# Work task
Every line below that holds the string "right" should be copied out.

# Records to use
● ● ●
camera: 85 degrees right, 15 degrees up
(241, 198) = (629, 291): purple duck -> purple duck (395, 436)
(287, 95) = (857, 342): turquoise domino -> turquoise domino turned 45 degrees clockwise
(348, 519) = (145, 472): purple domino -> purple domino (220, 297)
● ● ●
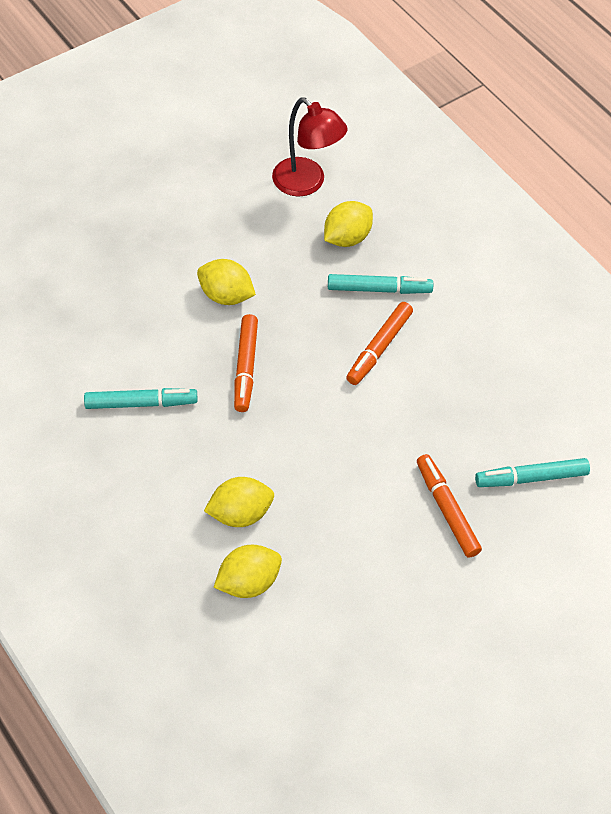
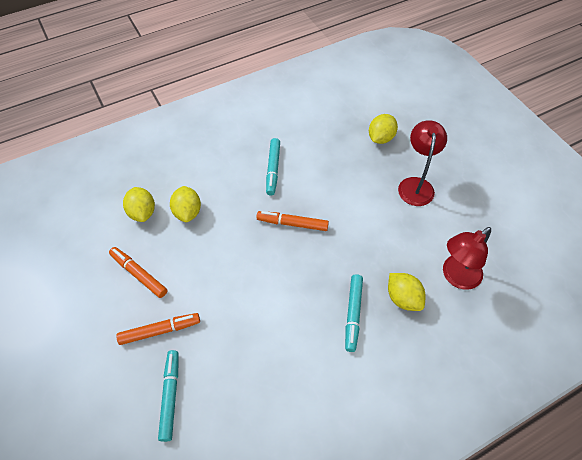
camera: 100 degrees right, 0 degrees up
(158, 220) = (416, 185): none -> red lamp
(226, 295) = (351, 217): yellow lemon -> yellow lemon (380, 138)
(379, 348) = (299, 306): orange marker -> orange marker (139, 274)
● ● ●
# Answer space
camera: 85 degrees right, 15 degrees up
camera: 100 degrees right, 0 degrees up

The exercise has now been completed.